The records: Begin
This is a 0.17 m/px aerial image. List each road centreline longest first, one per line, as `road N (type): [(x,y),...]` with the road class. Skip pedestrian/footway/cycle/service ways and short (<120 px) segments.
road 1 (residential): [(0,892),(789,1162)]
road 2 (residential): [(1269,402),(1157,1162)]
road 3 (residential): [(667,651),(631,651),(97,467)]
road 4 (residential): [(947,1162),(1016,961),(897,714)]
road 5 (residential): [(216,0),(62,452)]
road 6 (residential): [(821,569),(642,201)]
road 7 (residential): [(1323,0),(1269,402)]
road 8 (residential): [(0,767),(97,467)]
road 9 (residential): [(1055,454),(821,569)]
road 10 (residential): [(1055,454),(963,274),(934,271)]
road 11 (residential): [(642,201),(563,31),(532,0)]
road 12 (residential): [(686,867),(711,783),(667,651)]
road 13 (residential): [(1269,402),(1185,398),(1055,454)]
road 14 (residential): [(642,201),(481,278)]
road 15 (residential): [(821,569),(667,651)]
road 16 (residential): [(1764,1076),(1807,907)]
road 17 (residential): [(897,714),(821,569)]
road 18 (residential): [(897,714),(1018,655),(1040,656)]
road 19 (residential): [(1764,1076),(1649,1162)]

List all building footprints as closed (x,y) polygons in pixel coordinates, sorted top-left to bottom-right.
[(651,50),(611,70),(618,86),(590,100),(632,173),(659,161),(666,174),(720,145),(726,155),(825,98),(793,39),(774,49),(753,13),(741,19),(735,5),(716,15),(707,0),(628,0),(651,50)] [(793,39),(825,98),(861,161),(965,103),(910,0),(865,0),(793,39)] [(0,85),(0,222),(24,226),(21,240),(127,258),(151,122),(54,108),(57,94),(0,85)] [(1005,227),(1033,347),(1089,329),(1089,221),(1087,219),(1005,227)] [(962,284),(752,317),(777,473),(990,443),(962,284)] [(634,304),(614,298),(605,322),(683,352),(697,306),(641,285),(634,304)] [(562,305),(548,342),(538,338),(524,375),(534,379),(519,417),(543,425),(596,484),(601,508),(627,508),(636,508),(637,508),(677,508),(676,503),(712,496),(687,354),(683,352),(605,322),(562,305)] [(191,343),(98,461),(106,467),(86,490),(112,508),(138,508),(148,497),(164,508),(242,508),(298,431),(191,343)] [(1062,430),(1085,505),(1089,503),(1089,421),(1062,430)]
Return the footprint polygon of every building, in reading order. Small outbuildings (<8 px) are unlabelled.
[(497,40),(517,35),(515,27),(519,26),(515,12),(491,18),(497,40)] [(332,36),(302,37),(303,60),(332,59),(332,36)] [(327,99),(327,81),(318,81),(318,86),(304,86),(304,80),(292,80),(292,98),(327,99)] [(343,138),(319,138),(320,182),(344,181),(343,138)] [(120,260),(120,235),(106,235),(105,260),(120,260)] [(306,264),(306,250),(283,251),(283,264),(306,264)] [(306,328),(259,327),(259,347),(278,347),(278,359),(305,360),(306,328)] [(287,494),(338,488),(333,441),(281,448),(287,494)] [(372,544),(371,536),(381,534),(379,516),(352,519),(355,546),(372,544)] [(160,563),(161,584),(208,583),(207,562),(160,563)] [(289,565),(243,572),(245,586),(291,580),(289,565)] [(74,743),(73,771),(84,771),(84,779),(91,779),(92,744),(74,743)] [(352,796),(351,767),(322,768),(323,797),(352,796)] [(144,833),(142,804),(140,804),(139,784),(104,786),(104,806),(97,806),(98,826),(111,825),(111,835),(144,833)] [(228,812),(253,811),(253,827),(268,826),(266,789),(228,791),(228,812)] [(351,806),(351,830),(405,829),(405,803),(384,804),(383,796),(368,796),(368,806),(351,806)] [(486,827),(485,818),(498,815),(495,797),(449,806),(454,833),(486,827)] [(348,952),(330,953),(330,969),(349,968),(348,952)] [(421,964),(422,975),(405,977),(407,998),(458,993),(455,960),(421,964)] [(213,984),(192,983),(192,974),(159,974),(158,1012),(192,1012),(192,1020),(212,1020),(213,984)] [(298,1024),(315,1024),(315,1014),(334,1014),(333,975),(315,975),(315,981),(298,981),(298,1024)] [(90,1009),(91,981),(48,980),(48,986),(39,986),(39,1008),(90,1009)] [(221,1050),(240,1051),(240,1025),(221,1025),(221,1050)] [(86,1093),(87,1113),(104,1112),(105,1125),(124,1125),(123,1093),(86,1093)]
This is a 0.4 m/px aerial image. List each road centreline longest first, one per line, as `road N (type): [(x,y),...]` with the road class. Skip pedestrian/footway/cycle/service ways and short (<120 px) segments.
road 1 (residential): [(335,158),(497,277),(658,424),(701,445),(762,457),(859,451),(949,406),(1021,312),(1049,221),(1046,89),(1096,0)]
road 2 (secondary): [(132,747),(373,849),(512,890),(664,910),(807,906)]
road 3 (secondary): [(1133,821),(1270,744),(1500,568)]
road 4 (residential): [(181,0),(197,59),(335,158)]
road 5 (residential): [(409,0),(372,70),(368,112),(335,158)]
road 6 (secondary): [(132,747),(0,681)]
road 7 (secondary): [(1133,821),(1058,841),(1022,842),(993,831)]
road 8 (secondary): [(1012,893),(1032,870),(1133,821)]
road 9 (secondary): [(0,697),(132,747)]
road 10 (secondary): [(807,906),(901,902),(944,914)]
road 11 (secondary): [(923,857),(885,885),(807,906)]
The records: End
Set down the entries above once more, verbatim.

This is a 0.17 m/px aerial image. List each road centreline longest first, one per line, as `road N (type): [(x,y),...]` with the road class. Skip pedestrian/footway/cycle/service ways and short (<120 px) segments.
road 1 (residential): [(0,892),(789,1162)]
road 2 (residential): [(1269,402),(1157,1162)]
road 3 (residential): [(667,651),(631,651),(97,467)]
road 4 (residential): [(947,1162),(1016,961),(897,714)]
road 5 (residential): [(216,0),(62,452)]
road 6 (residential): [(821,569),(642,201)]
road 7 (residential): [(1323,0),(1269,402)]
road 8 (residential): [(0,767),(97,467)]
road 9 (residential): [(1055,454),(821,569)]
road 10 (residential): [(1055,454),(963,274),(934,271)]
road 11 (residential): [(642,201),(563,31),(532,0)]
road 12 (residential): [(686,867),(711,783),(667,651)]
road 13 (residential): [(1269,402),(1185,398),(1055,454)]
road 14 (residential): [(642,201),(481,278)]
road 15 (residential): [(821,569),(667,651)]
road 16 (residential): [(1764,1076),(1807,907)]
road 17 (residential): [(897,714),(821,569)]
road 18 (residential): [(897,714),(1018,655),(1040,656)]
road 19 (residential): [(1764,1076),(1649,1162)]

List all building footprints as closed (x,y) polygons in pixel coordinates, sorted top-left to bottom-right.
[(651,50),(611,70),(618,86),(590,100),(632,173),(659,161),(666,174),(720,145),(726,155),(825,98),(793,39),(774,49),(753,13),(741,19),(735,5),(716,15),(707,0),(628,0),(651,50)] [(793,39),(825,98),(861,161),(965,103),(910,0),(865,0),(793,39)] [(0,85),(0,222),(24,226),(21,240),(127,258),(151,122),(54,108),(57,94),(0,85)] [(1005,227),(1033,347),(1089,329),(1089,221),(1087,219),(1005,227)] [(962,284),(752,317),(777,473),(990,443),(962,284)] [(634,304),(614,298),(605,322),(683,352),(697,306),(641,285),(634,304)] [(562,305),(548,342),(538,338),(524,375),(534,379),(519,417),(543,425),(596,484),(601,508),(627,508),(636,508),(637,508),(677,508),(676,503),(712,496),(687,354),(683,352),(605,322),(562,305)] [(191,343),(98,461),(106,467),(86,490),(112,508),(138,508),(148,497),(164,508),(242,508),(298,431),(191,343)] [(1062,430),(1085,505),(1089,503),(1089,421),(1062,430)]
Return the footprint polygon of every building, in reading order. Small outbuildings (<8 px) are unlabelled.
[(497,40),(517,35),(515,27),(519,26),(515,12),(491,18),(497,40)] [(332,36),(302,37),(303,60),(332,59),(332,36)] [(327,99),(327,81),(318,81),(318,86),(304,86),(304,80),(292,80),(292,98),(327,99)] [(343,138),(319,138),(320,182),(344,181),(343,138)] [(120,260),(120,235),(106,235),(105,260),(120,260)] [(306,264),(306,250),(283,251),(283,264),(306,264)] [(306,328),(259,327),(259,347),(278,347),(278,359),(305,360),(306,328)] [(287,494),(338,488),(333,441),(281,448),(287,494)] [(372,544),(371,536),(381,534),(379,516),(352,519),(355,546),(372,544)] [(160,563),(161,584),(208,583),(207,562),(160,563)] [(289,565),(243,572),(245,586),(291,580),(289,565)] [(74,743),(73,771),(84,771),(84,779),(91,779),(92,744),(74,743)] [(352,796),(351,767),(322,768),(323,797),(352,796)] [(144,833),(142,804),(140,804),(139,784),(104,786),(104,806),(97,806),(98,826),(111,825),(111,835),(144,833)] [(228,812),(253,811),(253,827),(268,826),(266,789),(228,791),(228,812)] [(351,806),(351,830),(405,829),(405,803),(384,804),(383,796),(368,796),(368,806),(351,806)] [(486,827),(485,818),(498,815),(495,797),(449,806),(454,833),(486,827)] [(348,952),(330,953),(330,969),(349,968),(348,952)] [(421,964),(422,975),(405,977),(407,998),(458,993),(455,960),(421,964)] [(213,984),(192,983),(192,974),(159,974),(158,1012),(192,1012),(192,1020),(212,1020),(213,984)] [(298,1024),(315,1024),(315,1014),(334,1014),(333,975),(315,975),(315,981),(298,981),(298,1024)] [(90,1009),(91,981),(48,980),(48,986),(39,986),(39,1008),(90,1009)] [(221,1050),(240,1051),(240,1025),(221,1025),(221,1050)] [(86,1093),(87,1113),(104,1112),(105,1125),(124,1125),(123,1093),(86,1093)]
This is a 0.4 m/px aerial image. List each road centreline longest first, one per line, as `road N (type): [(x,y),...]` with the road class. Skip pedestrian/footway/cycle/service ways and short (<120 px) segments.
road 1 (residential): [(335,158),(497,277),(658,424),(701,445),(762,457),(859,451),(949,406),(1021,312),(1049,221),(1046,89),(1096,0)]
road 2 (secondary): [(132,747),(373,849),(512,890),(664,910),(807,906)]
road 3 (secondary): [(1133,821),(1270,744),(1500,568)]
road 4 (residential): [(181,0),(197,59),(335,158)]
road 5 (residential): [(409,0),(372,70),(368,112),(335,158)]
road 6 (secondary): [(132,747),(0,681)]
road 7 (secondary): [(1133,821),(1058,841),(1022,842),(993,831)]
road 8 (secondary): [(1012,893),(1032,870),(1133,821)]
road 9 (secondary): [(0,697),(132,747)]
road 10 (secondary): [(807,906),(901,902),(944,914)]
road 11 (secondary): [(923,857),(885,885),(807,906)]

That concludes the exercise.